───── Supplied information ─────

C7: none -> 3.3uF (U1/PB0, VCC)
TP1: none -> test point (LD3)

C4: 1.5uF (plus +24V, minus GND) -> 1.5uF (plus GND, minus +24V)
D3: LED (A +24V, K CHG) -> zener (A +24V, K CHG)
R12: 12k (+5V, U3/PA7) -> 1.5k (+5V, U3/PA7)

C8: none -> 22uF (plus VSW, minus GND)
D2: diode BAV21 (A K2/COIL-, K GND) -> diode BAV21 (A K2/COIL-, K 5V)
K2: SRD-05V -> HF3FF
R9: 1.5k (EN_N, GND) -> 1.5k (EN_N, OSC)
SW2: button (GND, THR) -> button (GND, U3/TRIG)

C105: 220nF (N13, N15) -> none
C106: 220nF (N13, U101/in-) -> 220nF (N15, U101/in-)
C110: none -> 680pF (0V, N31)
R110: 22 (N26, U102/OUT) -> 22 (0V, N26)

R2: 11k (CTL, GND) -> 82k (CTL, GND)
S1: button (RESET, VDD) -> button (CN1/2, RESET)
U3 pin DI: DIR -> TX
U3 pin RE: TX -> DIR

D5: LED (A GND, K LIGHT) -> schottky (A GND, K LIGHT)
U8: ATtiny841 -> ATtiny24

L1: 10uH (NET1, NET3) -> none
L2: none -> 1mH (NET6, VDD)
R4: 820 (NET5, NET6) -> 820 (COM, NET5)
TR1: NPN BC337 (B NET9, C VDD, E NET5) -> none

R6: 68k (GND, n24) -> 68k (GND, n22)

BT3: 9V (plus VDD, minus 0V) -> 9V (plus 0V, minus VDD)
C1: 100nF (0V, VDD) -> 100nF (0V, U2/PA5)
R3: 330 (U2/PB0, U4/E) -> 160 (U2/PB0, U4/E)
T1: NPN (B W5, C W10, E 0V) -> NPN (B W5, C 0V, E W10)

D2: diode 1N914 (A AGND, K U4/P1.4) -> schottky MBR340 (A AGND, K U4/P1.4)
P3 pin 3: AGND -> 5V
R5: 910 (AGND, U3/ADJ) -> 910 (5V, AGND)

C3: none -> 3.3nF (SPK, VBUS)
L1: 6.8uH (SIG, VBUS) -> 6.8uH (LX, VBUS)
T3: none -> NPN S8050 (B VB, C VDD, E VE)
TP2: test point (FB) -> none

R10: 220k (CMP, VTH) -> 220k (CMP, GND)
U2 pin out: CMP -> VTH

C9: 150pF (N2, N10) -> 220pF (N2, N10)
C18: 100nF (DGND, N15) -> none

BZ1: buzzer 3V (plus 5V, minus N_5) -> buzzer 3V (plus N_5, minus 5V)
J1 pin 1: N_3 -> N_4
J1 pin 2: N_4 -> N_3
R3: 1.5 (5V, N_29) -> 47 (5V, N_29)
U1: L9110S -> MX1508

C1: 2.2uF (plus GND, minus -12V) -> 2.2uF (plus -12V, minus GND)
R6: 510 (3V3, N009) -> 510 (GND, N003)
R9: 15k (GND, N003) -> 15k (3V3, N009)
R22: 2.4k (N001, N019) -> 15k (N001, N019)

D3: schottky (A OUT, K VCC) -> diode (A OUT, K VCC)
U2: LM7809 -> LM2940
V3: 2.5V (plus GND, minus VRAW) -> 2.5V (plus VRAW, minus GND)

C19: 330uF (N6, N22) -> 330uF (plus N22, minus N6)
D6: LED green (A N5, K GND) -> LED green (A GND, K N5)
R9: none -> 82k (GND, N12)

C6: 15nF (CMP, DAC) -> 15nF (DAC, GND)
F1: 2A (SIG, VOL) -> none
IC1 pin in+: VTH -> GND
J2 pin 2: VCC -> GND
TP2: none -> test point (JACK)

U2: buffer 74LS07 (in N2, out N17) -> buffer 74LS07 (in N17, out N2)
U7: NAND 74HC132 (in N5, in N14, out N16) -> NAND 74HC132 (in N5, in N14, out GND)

─────

Provide an exact copy of all the material.

Solution:
C7: none -> 3.3uF (U1/PB0, VCC)
TP1: none -> test point (LD3)

C4: 1.5uF (plus +24V, minus GND) -> 1.5uF (plus GND, minus +24V)
D3: LED (A +24V, K CHG) -> zener (A +24V, K CHG)
R12: 12k (+5V, U3/PA7) -> 1.5k (+5V, U3/PA7)

C8: none -> 22uF (plus VSW, minus GND)
D2: diode BAV21 (A K2/COIL-, K GND) -> diode BAV21 (A K2/COIL-, K 5V)
K2: SRD-05V -> HF3FF
R9: 1.5k (EN_N, GND) -> 1.5k (EN_N, OSC)
SW2: button (GND, THR) -> button (GND, U3/TRIG)

C105: 220nF (N13, N15) -> none
C106: 220nF (N13, U101/in-) -> 220nF (N15, U101/in-)
C110: none -> 680pF (0V, N31)
R110: 22 (N26, U102/OUT) -> 22 (0V, N26)

R2: 11k (CTL, GND) -> 82k (CTL, GND)
S1: button (RESET, VDD) -> button (CN1/2, RESET)
U3 pin DI: DIR -> TX
U3 pin RE: TX -> DIR

D5: LED (A GND, K LIGHT) -> schottky (A GND, K LIGHT)
U8: ATtiny841 -> ATtiny24

L1: 10uH (NET1, NET3) -> none
L2: none -> 1mH (NET6, VDD)
R4: 820 (NET5, NET6) -> 820 (COM, NET5)
TR1: NPN BC337 (B NET9, C VDD, E NET5) -> none

R6: 68k (GND, n24) -> 68k (GND, n22)

BT3: 9V (plus VDD, minus 0V) -> 9V (plus 0V, minus VDD)
C1: 100nF (0V, VDD) -> 100nF (0V, U2/PA5)
R3: 330 (U2/PB0, U4/E) -> 160 (U2/PB0, U4/E)
T1: NPN (B W5, C W10, E 0V) -> NPN (B W5, C 0V, E W10)

D2: diode 1N914 (A AGND, K U4/P1.4) -> schottky MBR340 (A AGND, K U4/P1.4)
P3 pin 3: AGND -> 5V
R5: 910 (AGND, U3/ADJ) -> 910 (5V, AGND)

C3: none -> 3.3nF (SPK, VBUS)
L1: 6.8uH (SIG, VBUS) -> 6.8uH (LX, VBUS)
T3: none -> NPN S8050 (B VB, C VDD, E VE)
TP2: test point (FB) -> none

R10: 220k (CMP, VTH) -> 220k (CMP, GND)
U2 pin out: CMP -> VTH

C9: 150pF (N2, N10) -> 220pF (N2, N10)
C18: 100nF (DGND, N15) -> none

BZ1: buzzer 3V (plus 5V, minus N_5) -> buzzer 3V (plus N_5, minus 5V)
J1 pin 1: N_3 -> N_4
J1 pin 2: N_4 -> N_3
R3: 1.5 (5V, N_29) -> 47 (5V, N_29)
U1: L9110S -> MX1508

C1: 2.2uF (plus GND, minus -12V) -> 2.2uF (plus -12V, minus GND)
R6: 510 (3V3, N009) -> 510 (GND, N003)
R9: 15k (GND, N003) -> 15k (3V3, N009)
R22: 2.4k (N001, N019) -> 15k (N001, N019)

D3: schottky (A OUT, K VCC) -> diode (A OUT, K VCC)
U2: LM7809 -> LM2940
V3: 2.5V (plus GND, minus VRAW) -> 2.5V (plus VRAW, minus GND)

C19: 330uF (N6, N22) -> 330uF (plus N22, minus N6)
D6: LED green (A N5, K GND) -> LED green (A GND, K N5)
R9: none -> 82k (GND, N12)

C6: 15nF (CMP, DAC) -> 15nF (DAC, GND)
F1: 2A (SIG, VOL) -> none
IC1 pin in+: VTH -> GND
J2 pin 2: VCC -> GND
TP2: none -> test point (JACK)

U2: buffer 74LS07 (in N2, out N17) -> buffer 74LS07 (in N17, out N2)
U7: NAND 74HC132 (in N5, in N14, out N16) -> NAND 74HC132 (in N5, in N14, out GND)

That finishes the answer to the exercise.